(Word and element location data)
..........

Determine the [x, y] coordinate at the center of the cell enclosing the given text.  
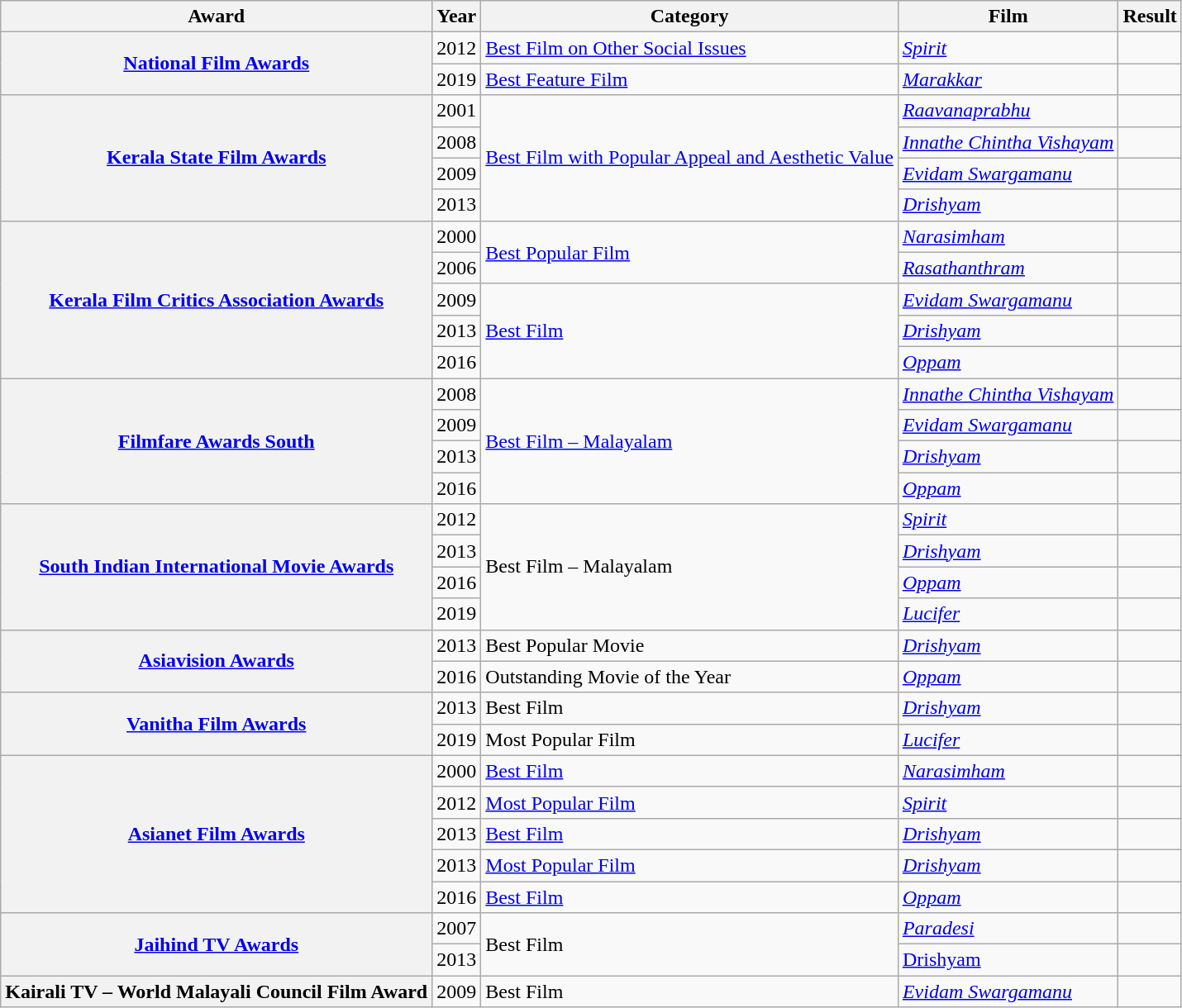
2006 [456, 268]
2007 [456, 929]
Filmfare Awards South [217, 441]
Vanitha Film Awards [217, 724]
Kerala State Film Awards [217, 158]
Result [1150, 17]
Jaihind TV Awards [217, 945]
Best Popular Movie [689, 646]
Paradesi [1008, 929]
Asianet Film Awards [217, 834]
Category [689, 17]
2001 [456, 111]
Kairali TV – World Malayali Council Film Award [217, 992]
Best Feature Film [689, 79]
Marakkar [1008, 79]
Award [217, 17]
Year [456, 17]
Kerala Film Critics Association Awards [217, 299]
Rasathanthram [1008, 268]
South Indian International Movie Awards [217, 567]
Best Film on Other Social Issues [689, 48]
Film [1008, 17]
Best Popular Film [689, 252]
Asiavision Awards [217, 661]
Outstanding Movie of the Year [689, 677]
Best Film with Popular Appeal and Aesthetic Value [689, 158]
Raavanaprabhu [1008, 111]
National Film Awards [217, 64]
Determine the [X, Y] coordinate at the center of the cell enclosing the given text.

..........

## Exercise aim
Copy out the listing again, switching every "Best" to "Top" and leaving all else unchanged. Leave the pictures out.

## Response
Determine the [x, y] coordinate at the center of the cell enclosing the given text.  
2006 [456, 268]
2007 [456, 929]
Filmfare Awards South [217, 441]
Vanitha Film Awards [217, 724]
Kerala State Film Awards [217, 158]
Result [1150, 17]
Jaihind TV Awards [217, 945]
Top Popular Movie [689, 646]
Paradesi [1008, 929]
Asianet Film Awards [217, 834]
Category [689, 17]
2001 [456, 111]
Kairali TV – World Malayali Council Film Award [217, 992]
Top Feature Film [689, 79]
Marakkar [1008, 79]
Award [217, 17]
Year [456, 17]
Kerala Film Critics Association Awards [217, 299]
Rasathanthram [1008, 268]
South Indian International Movie Awards [217, 567]
Top Film on Other Social Issues [689, 48]
Film [1008, 17]
Top Popular Film [689, 252]
Asiavision Awards [217, 661]
Outstanding Movie of the Year [689, 677]
Top Film with Popular Appeal and Aesthetic Value [689, 158]
Raavanaprabhu [1008, 111]
National Film Awards [217, 64]
Determine the [X, Y] coordinate at the center of the cell enclosing the given text.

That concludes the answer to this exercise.